#### Exercise
Give the number of lines in these entries that contain the string "screwdriver", with no further comment.

── Available records

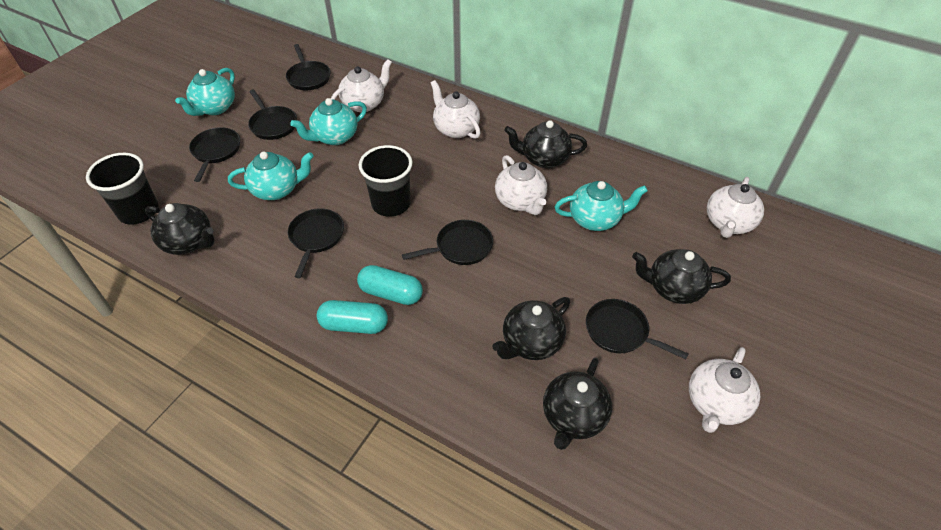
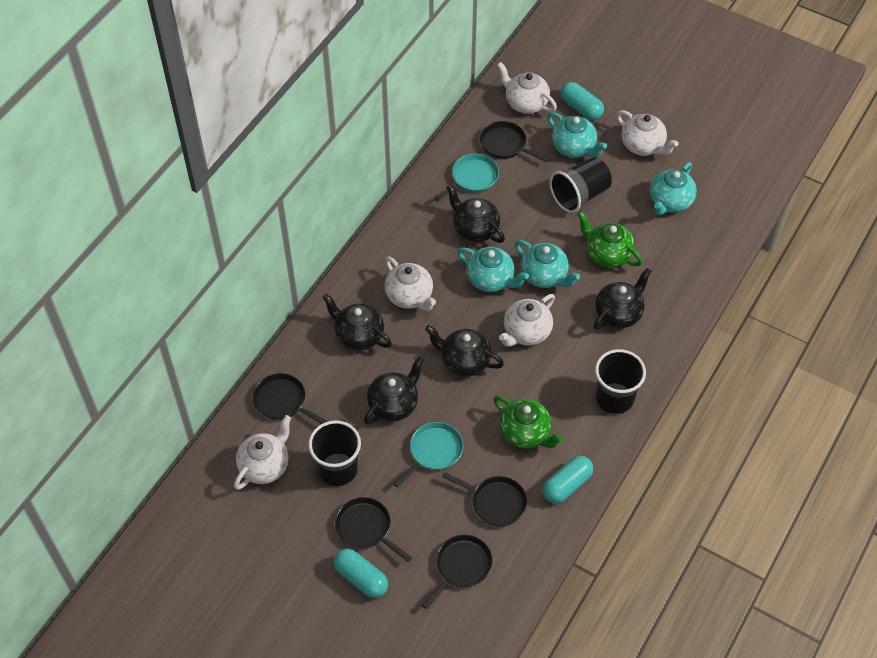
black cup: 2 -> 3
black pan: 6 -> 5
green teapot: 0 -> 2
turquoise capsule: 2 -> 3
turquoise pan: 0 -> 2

────
── Available records

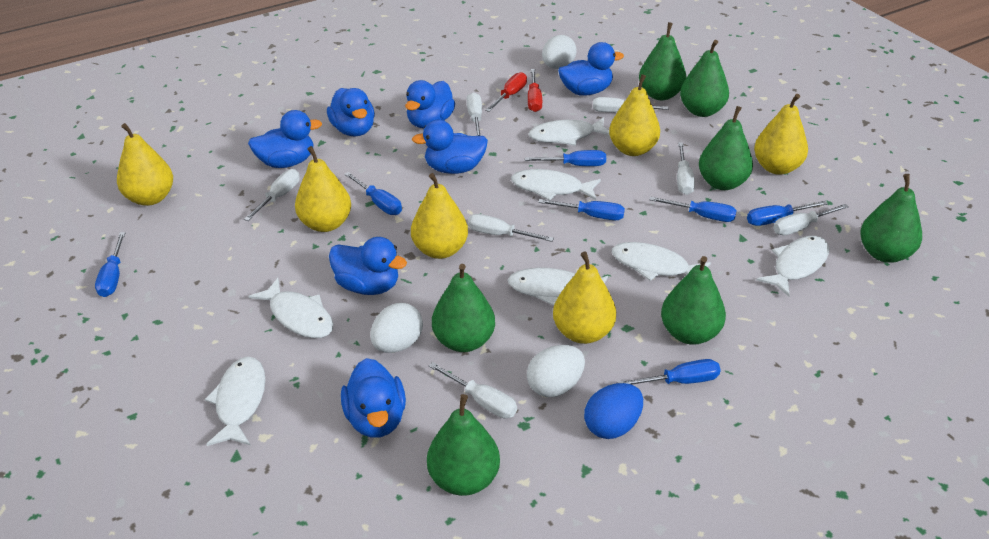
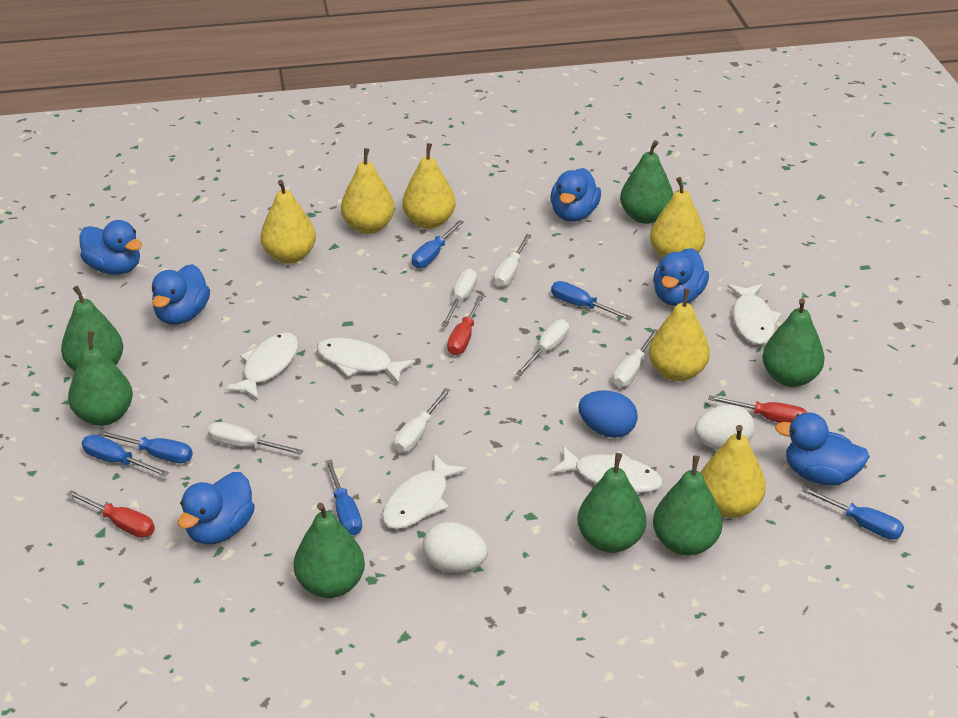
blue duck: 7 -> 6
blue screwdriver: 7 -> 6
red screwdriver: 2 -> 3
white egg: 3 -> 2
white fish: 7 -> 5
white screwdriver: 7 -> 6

────

#### The completed task
3